━━━━━ Exercise data ━━━━━

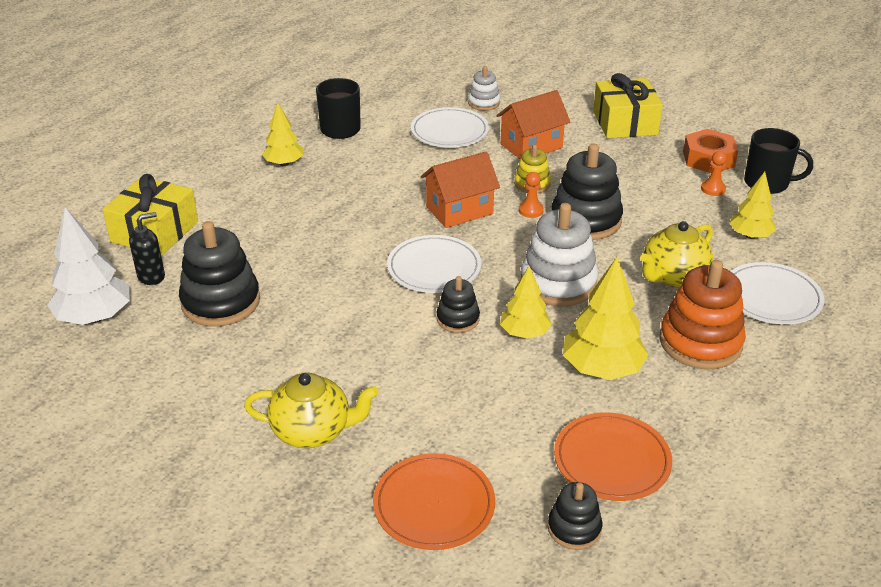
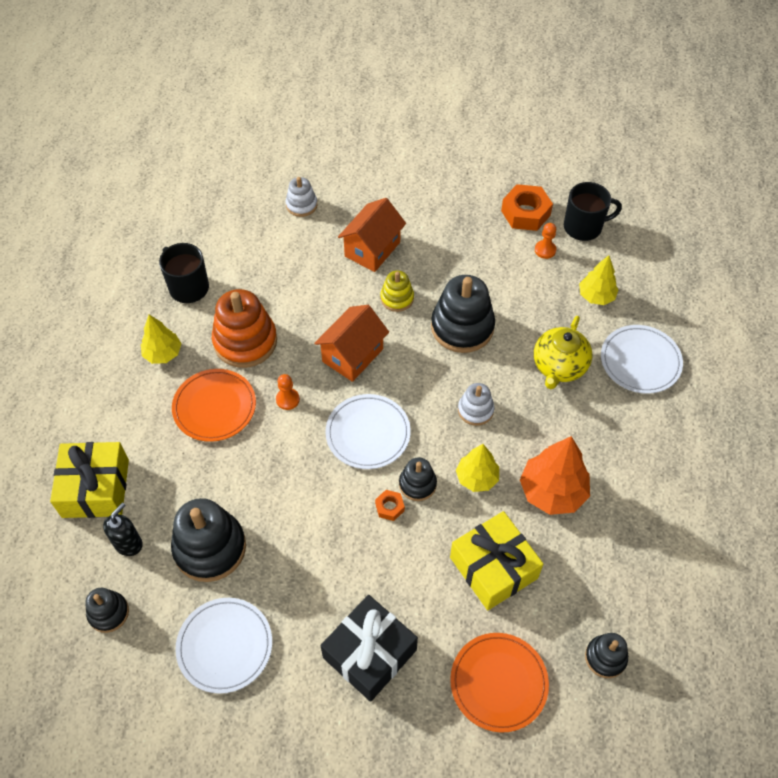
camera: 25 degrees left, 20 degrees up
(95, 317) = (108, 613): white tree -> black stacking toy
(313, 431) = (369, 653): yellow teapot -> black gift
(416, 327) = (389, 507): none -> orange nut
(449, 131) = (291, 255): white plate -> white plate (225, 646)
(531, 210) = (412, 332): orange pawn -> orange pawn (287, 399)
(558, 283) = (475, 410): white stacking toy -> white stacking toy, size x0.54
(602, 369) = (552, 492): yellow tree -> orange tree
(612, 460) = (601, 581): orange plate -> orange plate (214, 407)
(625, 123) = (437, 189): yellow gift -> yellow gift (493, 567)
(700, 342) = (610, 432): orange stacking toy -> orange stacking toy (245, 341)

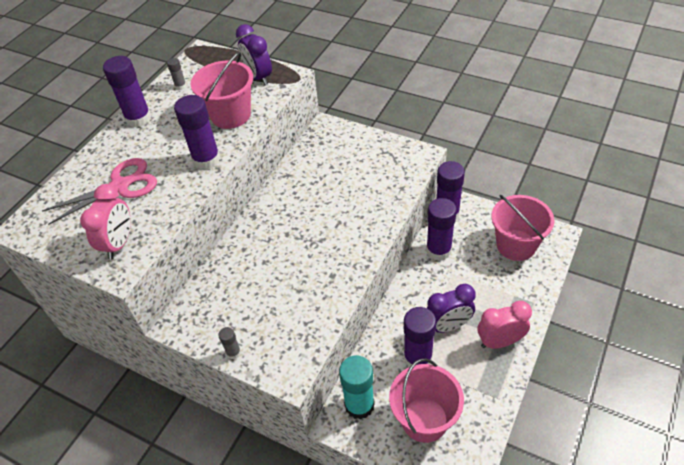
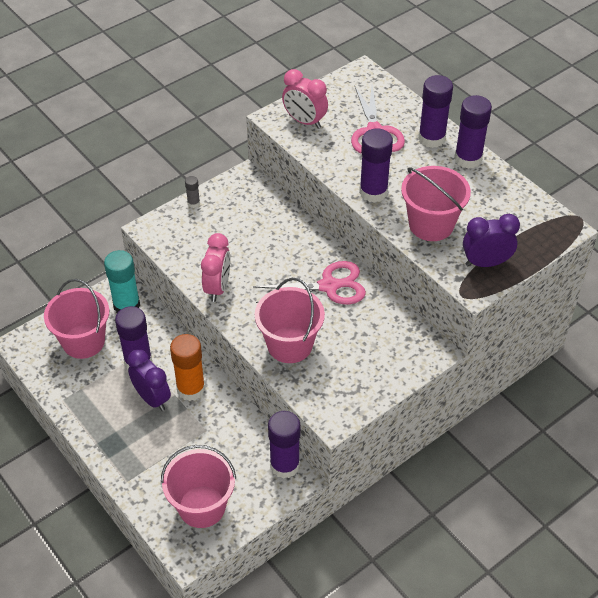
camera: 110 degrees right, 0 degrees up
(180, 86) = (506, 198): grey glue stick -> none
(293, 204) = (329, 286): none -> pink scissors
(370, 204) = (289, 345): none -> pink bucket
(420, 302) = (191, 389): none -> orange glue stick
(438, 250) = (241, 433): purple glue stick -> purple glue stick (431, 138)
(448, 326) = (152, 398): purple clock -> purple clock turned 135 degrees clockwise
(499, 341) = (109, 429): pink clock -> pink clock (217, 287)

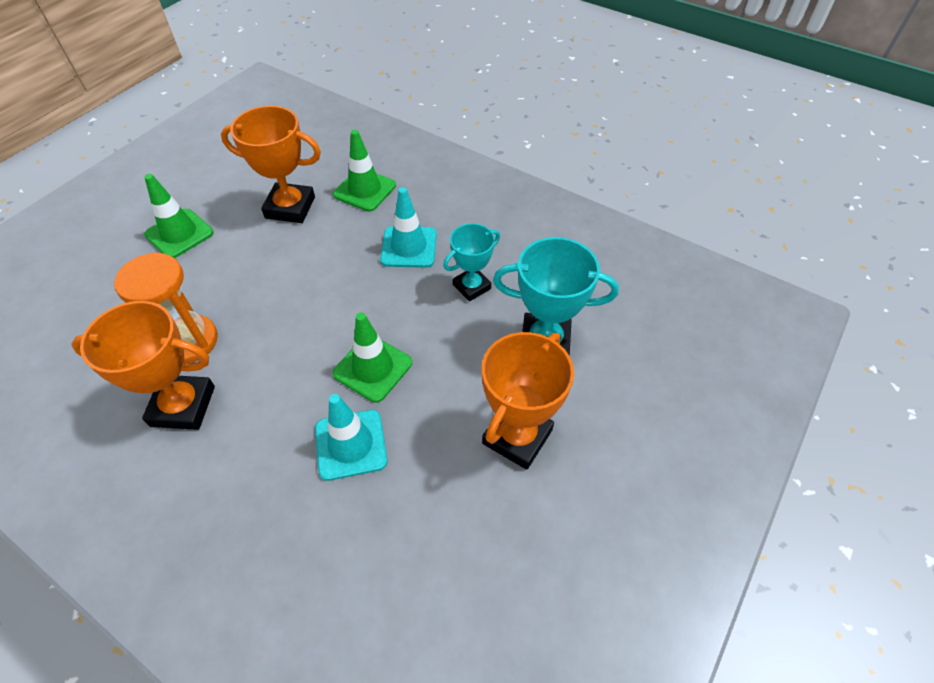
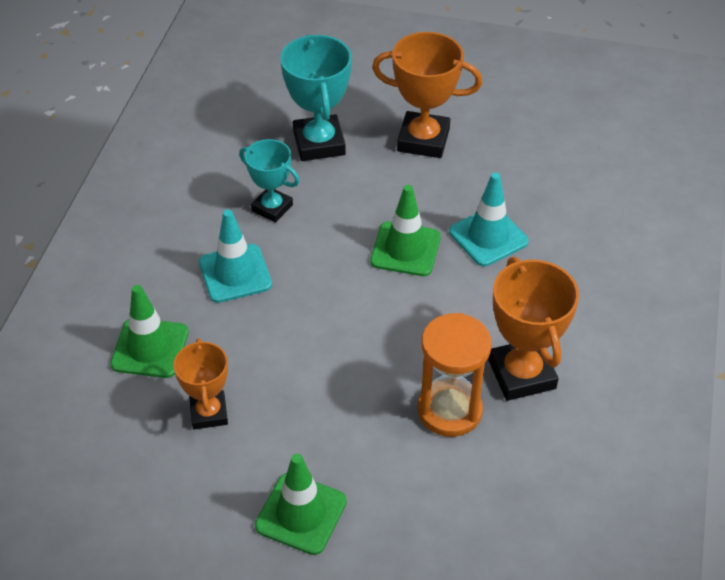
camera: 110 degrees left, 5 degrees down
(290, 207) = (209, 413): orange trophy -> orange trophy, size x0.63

━━━━━

Could you restate all of the data above word for word and skip every picture?

camera: 25 degrees left, 20 degrees up
(95, 317) = (108, 613): white tree -> black stacking toy
(313, 431) = (369, 653): yellow teapot -> black gift
(416, 327) = (389, 507): none -> orange nut
(449, 131) = (291, 255): white plate -> white plate (225, 646)
(531, 210) = (412, 332): orange pawn -> orange pawn (287, 399)
(558, 283) = (475, 410): white stacking toy -> white stacking toy, size x0.54
(602, 369) = (552, 492): yellow tree -> orange tree
(612, 460) = (601, 581): orange plate -> orange plate (214, 407)
(625, 123) = (437, 189): yellow gift -> yellow gift (493, 567)
(700, 342) = (610, 432): orange stacking toy -> orange stacking toy (245, 341)

camera: 110 degrees right, 0 degrees up
(180, 86) = (506, 198): grey glue stick -> none
(293, 204) = (329, 286): none -> pink scissors
(370, 204) = (289, 345): none -> pink bucket
(420, 302) = (191, 389): none -> orange glue stick
(438, 250) = (241, 433): purple glue stick -> purple glue stick (431, 138)
(448, 326) = (152, 398): purple clock -> purple clock turned 135 degrees clockwise
(499, 341) = (109, 429): pink clock -> pink clock (217, 287)

camera: 110 degrees left, 5 degrees down
(290, 207) = (209, 413): orange trophy -> orange trophy, size x0.63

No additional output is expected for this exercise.